- Record da esaminare:
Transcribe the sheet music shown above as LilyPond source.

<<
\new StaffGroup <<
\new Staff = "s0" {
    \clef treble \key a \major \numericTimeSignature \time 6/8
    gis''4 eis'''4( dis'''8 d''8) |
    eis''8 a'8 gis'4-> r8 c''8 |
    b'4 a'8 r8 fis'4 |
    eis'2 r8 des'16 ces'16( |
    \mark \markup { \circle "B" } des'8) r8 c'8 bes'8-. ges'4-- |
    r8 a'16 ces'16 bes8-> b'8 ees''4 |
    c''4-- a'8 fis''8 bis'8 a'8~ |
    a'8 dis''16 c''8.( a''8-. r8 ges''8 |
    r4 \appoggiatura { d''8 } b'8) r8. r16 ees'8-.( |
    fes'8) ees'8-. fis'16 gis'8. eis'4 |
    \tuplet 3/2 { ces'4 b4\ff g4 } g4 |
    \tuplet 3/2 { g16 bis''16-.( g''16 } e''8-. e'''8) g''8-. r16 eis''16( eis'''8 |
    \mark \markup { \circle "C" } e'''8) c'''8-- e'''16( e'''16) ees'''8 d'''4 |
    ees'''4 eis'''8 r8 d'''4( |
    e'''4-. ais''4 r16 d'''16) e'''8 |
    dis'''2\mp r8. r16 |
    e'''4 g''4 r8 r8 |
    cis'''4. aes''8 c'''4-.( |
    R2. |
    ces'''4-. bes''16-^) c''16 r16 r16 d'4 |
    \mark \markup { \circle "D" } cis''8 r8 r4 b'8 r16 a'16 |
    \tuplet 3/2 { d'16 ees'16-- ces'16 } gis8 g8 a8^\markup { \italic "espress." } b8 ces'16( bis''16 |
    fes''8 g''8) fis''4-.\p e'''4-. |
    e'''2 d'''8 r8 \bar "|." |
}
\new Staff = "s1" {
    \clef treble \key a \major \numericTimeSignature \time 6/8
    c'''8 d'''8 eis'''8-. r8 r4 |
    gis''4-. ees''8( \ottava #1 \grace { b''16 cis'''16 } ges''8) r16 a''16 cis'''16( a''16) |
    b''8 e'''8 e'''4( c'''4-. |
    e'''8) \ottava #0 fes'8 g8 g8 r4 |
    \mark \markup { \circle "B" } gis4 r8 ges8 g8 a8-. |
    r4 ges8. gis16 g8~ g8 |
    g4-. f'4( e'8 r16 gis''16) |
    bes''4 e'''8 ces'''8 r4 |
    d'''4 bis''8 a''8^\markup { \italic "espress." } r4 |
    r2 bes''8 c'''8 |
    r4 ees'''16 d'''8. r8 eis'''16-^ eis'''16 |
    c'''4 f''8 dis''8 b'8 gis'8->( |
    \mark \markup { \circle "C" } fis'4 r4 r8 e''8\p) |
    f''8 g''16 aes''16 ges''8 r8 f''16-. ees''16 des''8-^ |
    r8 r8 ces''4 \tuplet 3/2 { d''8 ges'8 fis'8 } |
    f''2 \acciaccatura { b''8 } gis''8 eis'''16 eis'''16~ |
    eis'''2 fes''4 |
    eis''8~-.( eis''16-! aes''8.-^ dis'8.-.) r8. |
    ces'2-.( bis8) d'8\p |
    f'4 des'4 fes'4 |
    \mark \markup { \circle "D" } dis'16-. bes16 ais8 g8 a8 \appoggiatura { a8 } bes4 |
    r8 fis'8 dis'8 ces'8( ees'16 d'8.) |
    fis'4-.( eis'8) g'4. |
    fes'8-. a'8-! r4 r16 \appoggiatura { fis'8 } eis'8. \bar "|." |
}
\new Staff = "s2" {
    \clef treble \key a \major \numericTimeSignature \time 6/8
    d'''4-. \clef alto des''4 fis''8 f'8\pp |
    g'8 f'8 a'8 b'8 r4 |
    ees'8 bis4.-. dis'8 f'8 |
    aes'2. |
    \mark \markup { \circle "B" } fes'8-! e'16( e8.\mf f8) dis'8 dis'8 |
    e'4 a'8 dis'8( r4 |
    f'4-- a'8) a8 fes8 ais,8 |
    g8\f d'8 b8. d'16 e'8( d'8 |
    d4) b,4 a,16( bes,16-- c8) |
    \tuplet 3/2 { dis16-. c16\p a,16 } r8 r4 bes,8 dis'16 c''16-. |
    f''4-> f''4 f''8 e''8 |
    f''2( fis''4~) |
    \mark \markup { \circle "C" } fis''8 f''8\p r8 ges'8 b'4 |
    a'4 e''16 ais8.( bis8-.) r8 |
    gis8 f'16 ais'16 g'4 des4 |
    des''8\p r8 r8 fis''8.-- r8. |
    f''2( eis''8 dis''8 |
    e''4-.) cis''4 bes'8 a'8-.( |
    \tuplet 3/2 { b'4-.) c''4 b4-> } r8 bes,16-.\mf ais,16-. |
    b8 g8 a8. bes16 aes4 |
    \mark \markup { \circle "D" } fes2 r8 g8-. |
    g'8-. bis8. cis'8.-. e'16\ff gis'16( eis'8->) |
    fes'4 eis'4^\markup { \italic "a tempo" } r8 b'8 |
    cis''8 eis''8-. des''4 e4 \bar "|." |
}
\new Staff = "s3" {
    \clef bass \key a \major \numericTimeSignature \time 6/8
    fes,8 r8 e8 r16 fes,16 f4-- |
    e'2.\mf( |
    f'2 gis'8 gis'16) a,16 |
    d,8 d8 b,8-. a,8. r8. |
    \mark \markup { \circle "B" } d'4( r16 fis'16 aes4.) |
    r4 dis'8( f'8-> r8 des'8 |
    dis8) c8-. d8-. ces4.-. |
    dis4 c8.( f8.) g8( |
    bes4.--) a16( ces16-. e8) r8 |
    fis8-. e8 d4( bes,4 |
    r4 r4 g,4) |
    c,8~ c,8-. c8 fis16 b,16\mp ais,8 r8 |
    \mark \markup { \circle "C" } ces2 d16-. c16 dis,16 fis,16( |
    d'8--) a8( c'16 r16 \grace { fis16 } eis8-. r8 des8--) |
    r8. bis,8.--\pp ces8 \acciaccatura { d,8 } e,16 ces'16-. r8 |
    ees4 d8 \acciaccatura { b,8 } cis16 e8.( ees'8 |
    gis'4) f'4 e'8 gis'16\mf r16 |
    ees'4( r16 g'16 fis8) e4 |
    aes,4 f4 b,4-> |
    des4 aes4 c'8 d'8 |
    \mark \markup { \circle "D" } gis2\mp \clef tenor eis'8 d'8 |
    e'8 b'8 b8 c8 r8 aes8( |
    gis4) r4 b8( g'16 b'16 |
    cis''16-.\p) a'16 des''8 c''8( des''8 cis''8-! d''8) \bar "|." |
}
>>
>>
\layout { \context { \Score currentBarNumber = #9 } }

- Compito da svolgere: Individua ogni riga dei record qui sopra in cui compare la stringa "ottava" e ricopiala per intero.

- Risposta scritta:
    gis''4-. ees''8( \ottava #1 \grace { b''16 cis'''16 } ges''8) r16 a''16 cis'''16( a''16) |
    e'''8) \ottava #0 fes'8 g8 g8 r4 |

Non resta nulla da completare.